> Material for this exercise
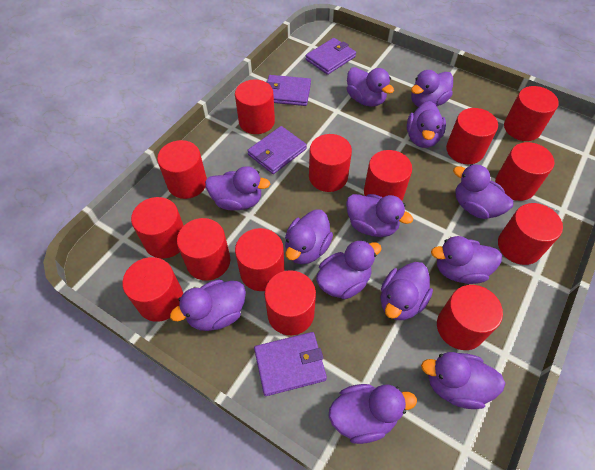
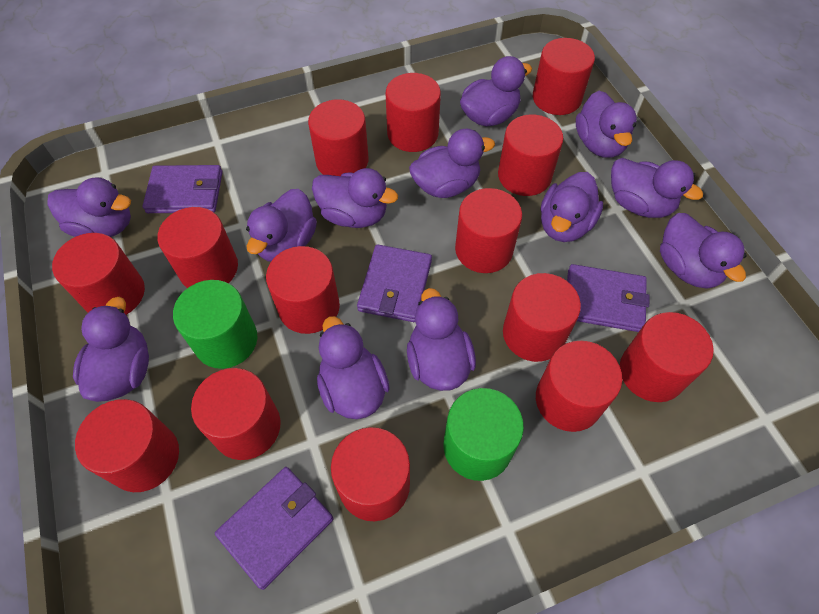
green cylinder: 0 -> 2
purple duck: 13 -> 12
==
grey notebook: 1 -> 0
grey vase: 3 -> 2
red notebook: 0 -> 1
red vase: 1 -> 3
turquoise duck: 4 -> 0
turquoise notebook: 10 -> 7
---
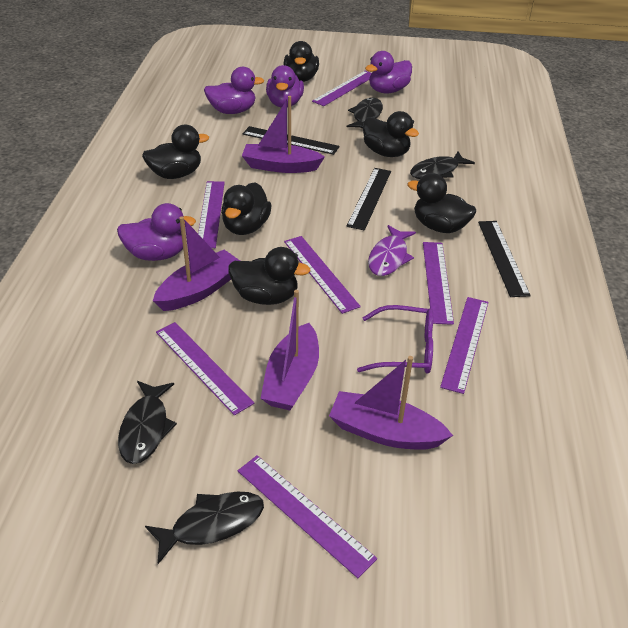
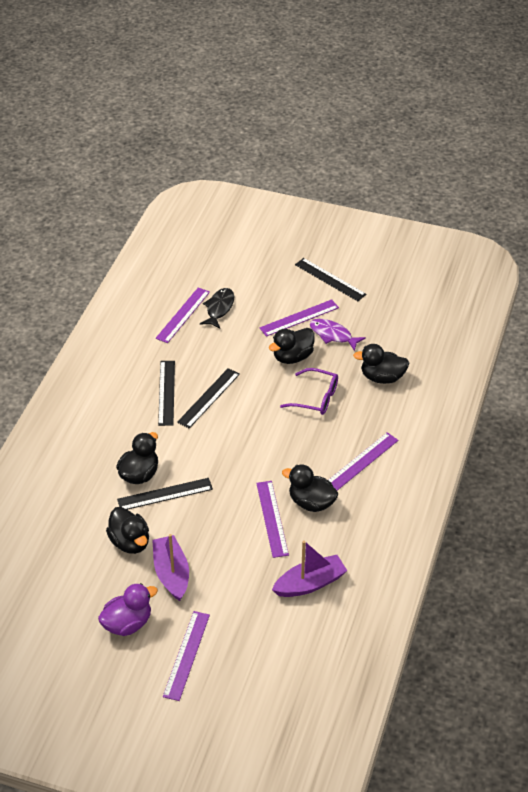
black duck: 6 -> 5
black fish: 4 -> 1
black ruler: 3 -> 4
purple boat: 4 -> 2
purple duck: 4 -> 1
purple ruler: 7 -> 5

> Task goal
Lines wanted from the listing above: the line with "grey vase: 3 -> 2" up to and including the line with "turquoise notebook: 10 -> 7". Please write them out exactly, adding nothing else.

> Exercise solution
grey vase: 3 -> 2
red notebook: 0 -> 1
red vase: 1 -> 3
turquoise duck: 4 -> 0
turquoise notebook: 10 -> 7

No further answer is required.